__Entries supplied__
* Start *

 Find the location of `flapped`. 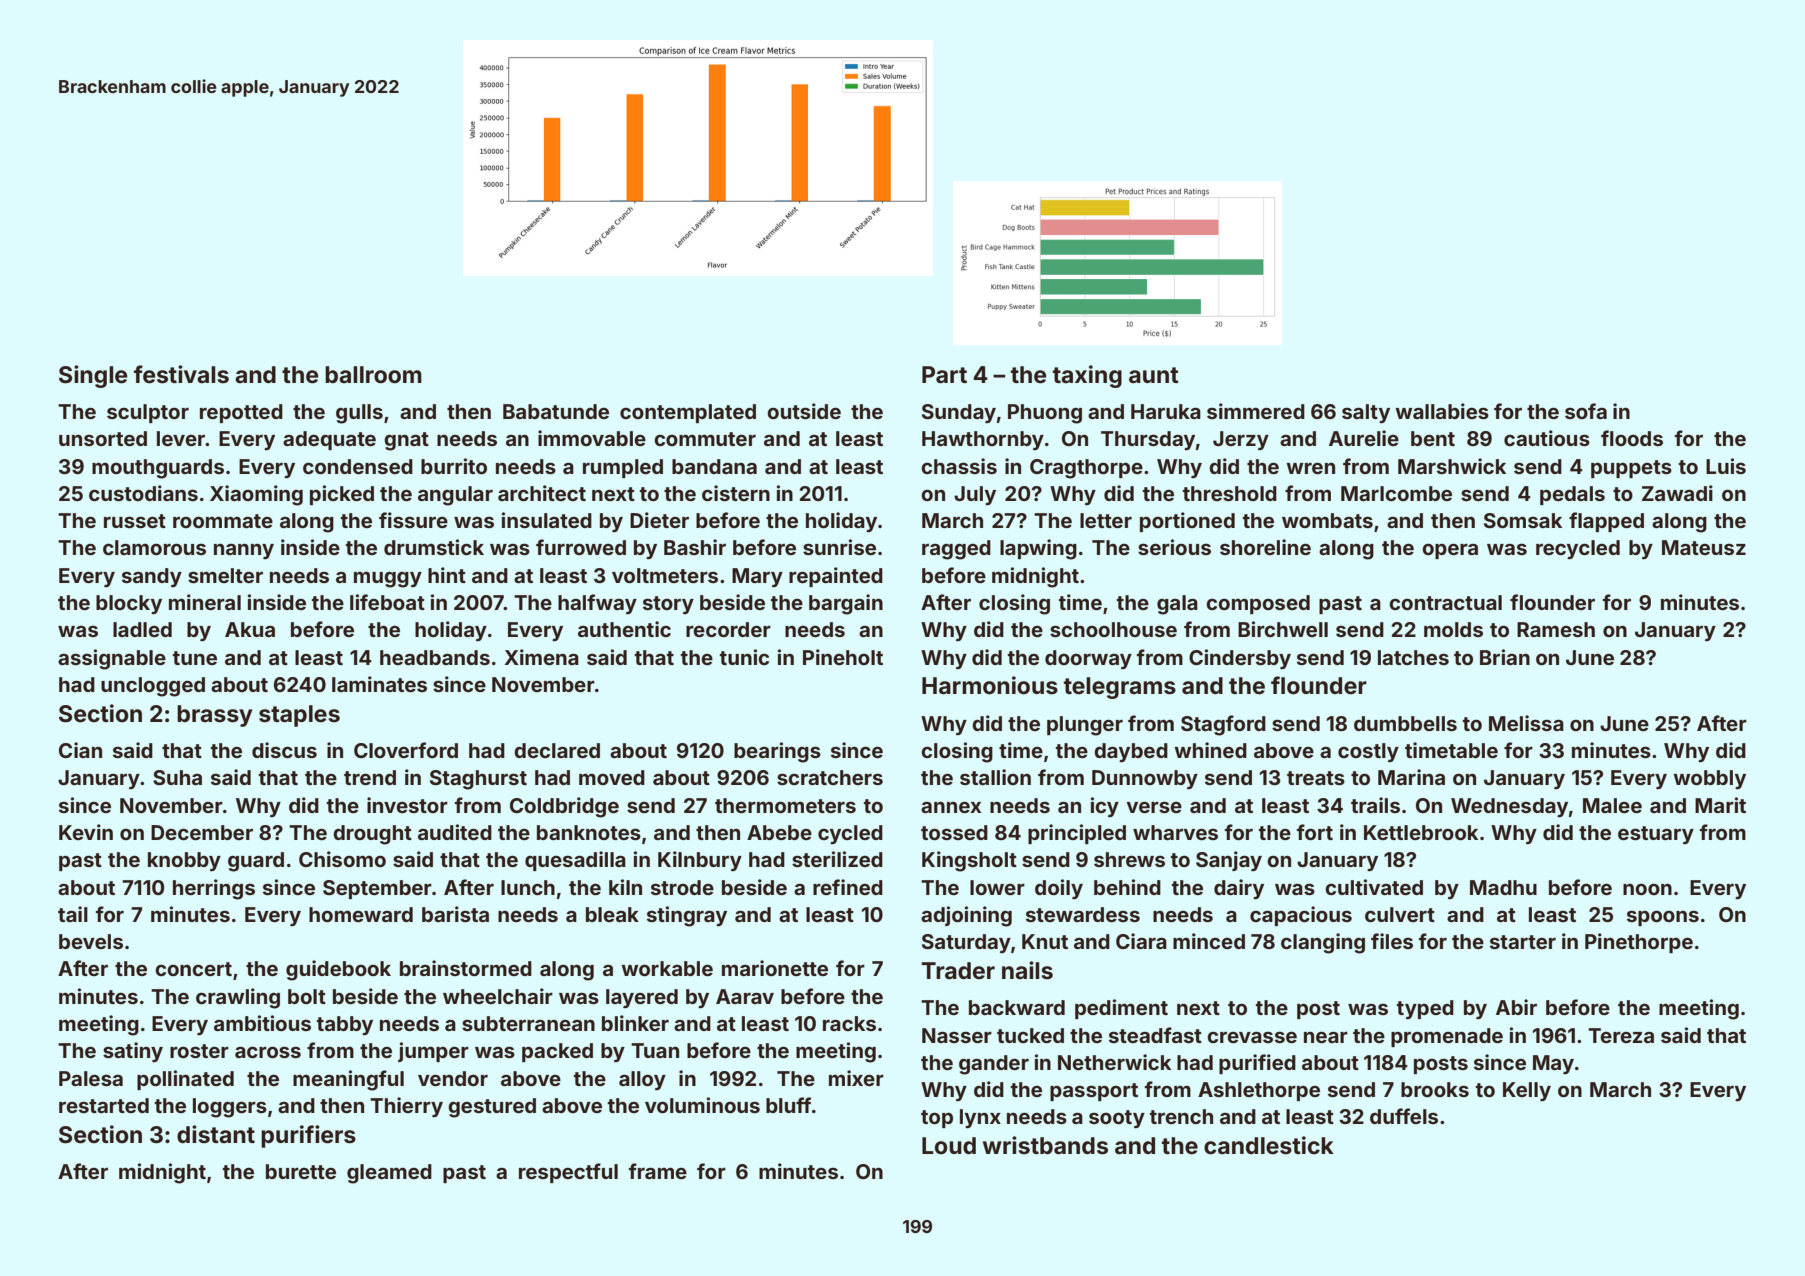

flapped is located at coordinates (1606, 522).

* End *
* Start *

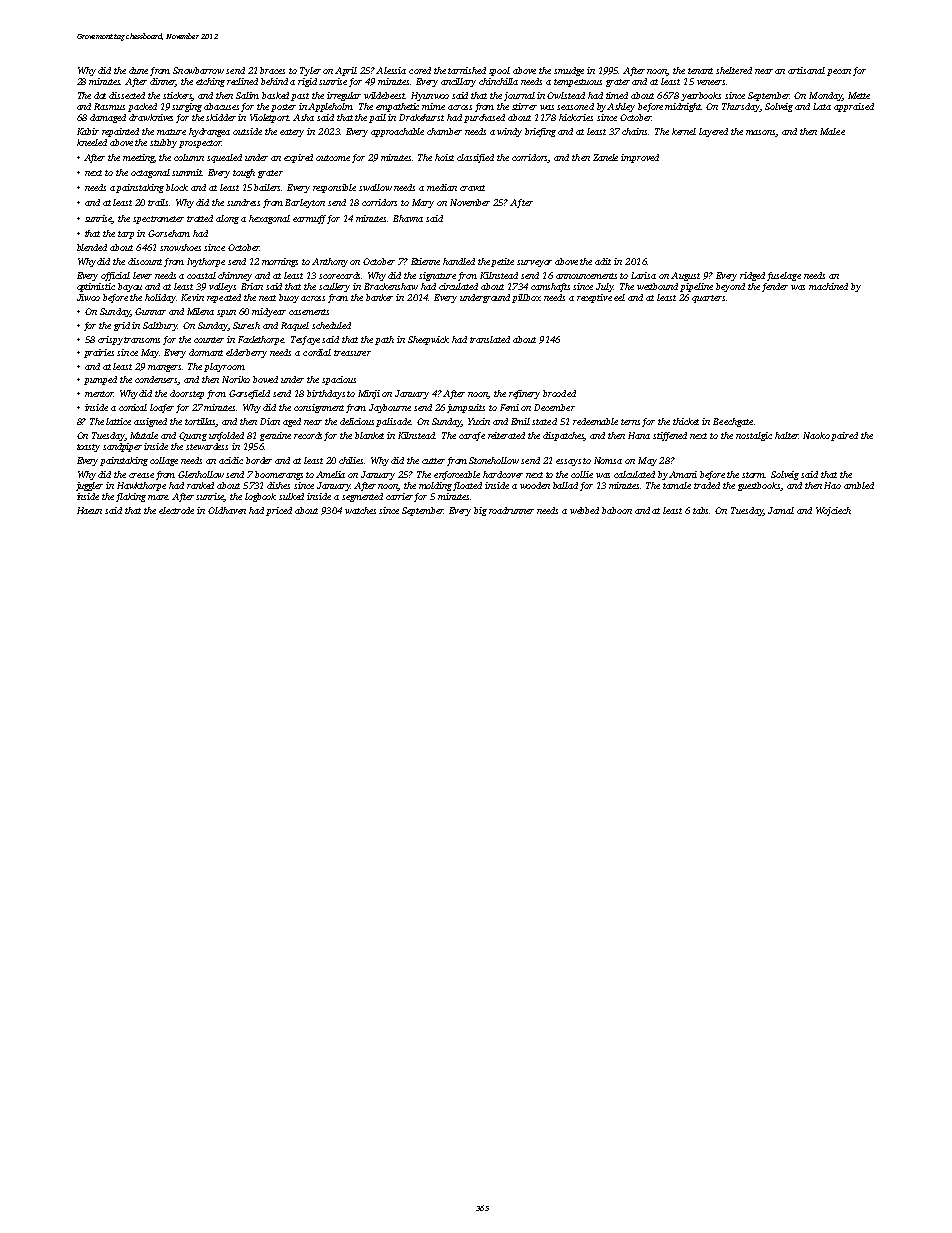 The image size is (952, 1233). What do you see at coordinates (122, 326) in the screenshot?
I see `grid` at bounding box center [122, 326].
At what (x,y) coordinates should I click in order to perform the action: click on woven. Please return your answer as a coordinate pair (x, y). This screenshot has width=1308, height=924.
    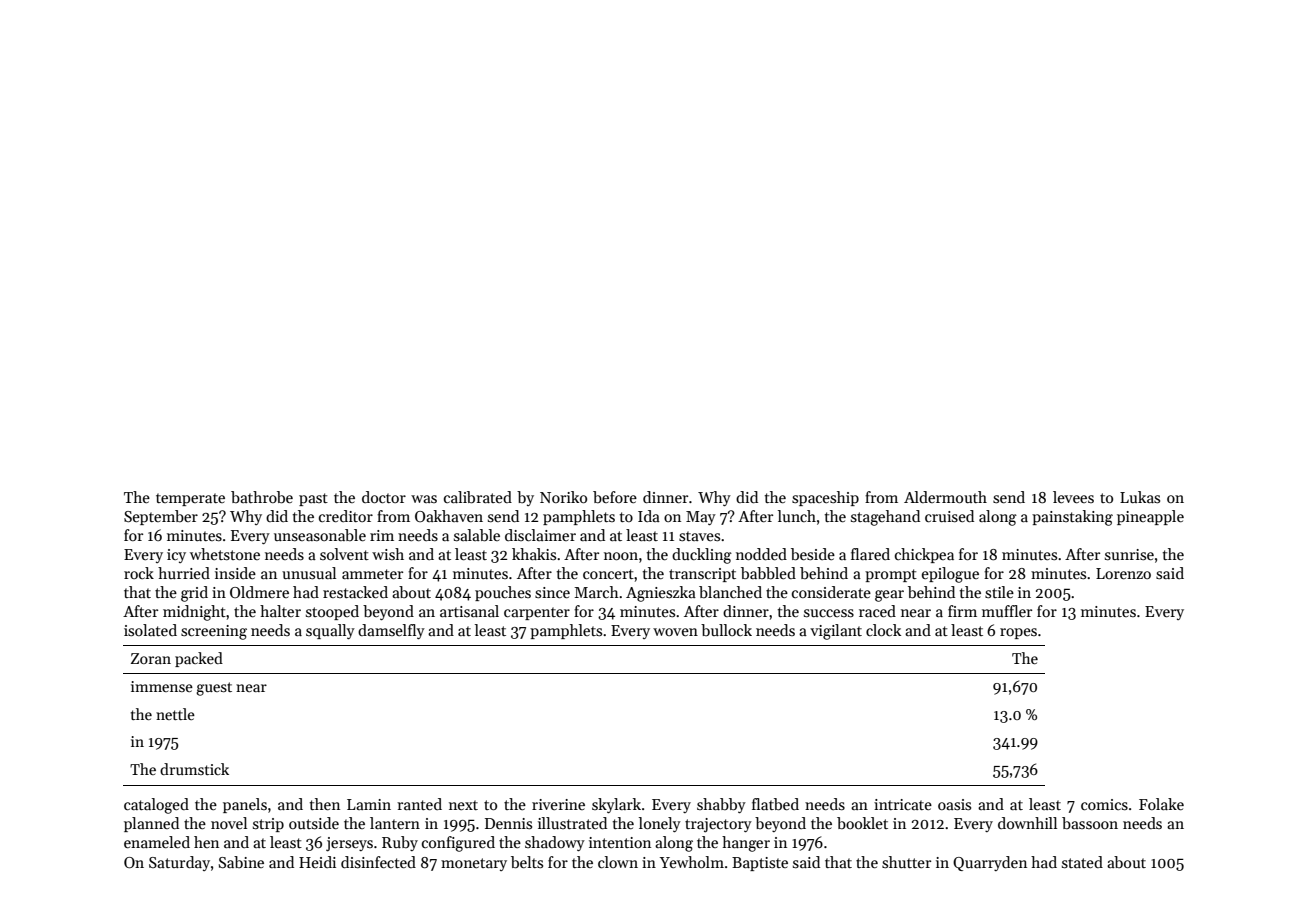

* End *
* Start *

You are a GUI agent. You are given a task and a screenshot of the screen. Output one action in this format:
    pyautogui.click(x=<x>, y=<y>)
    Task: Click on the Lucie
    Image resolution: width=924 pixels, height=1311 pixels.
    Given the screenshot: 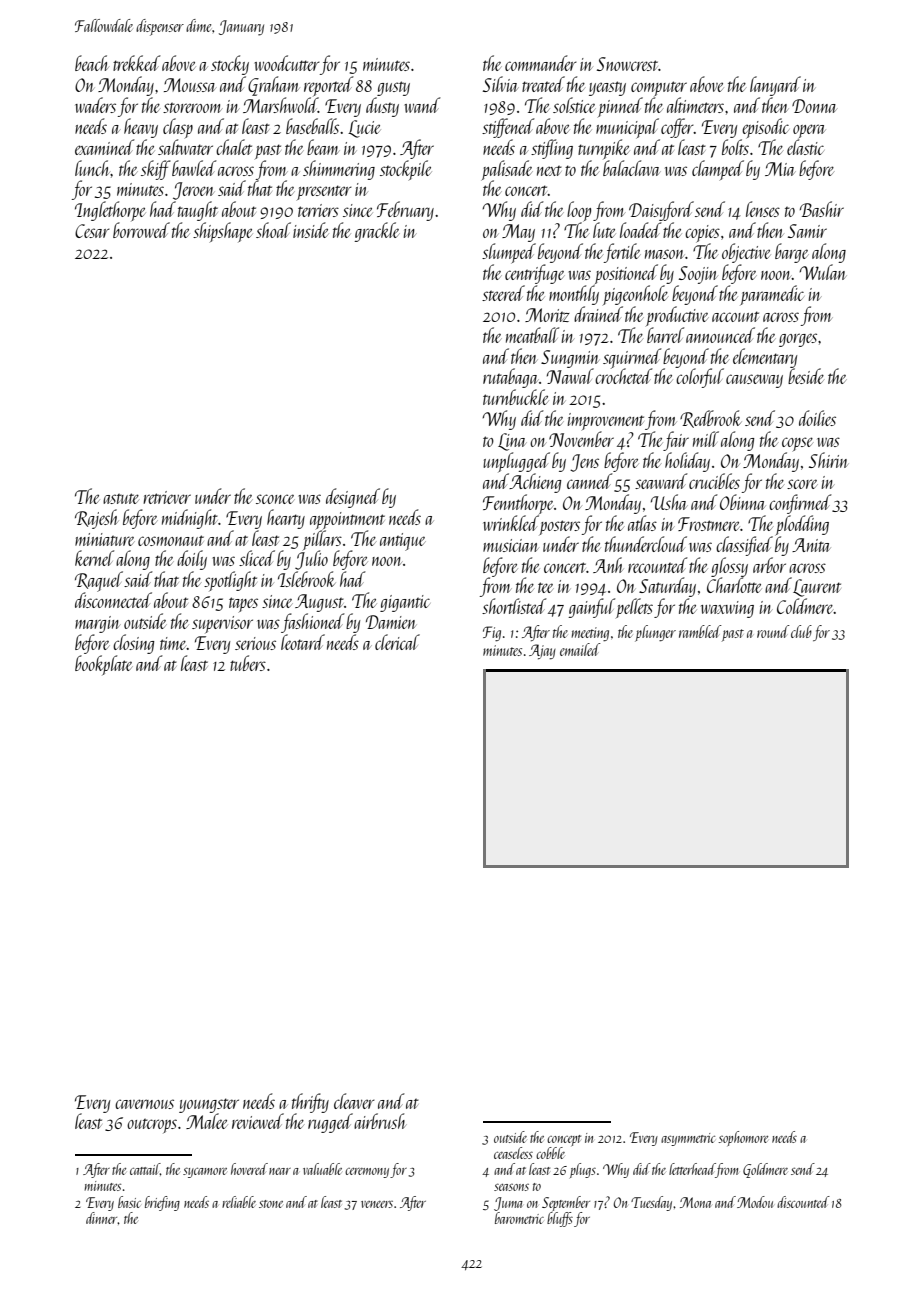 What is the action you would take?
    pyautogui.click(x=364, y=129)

* End *

__What is asked__
Please rewrite the items from the line with "The image size" to the line with "At what (x,y)", replacing "woven" with "stitched" and leaving everything else unchanged. Give only those lines, without the pictures.

__Response below__
 The image size is (952, 1233). What do you see at coordinates (122, 326) in the screenshot?
I see `grid` at bounding box center [122, 326].
At what (x,y) coordinates should I click in order to perform the action: click on stitched. Please return your answer as a coordinate pair (x, y). This screenshot has width=1308, height=924.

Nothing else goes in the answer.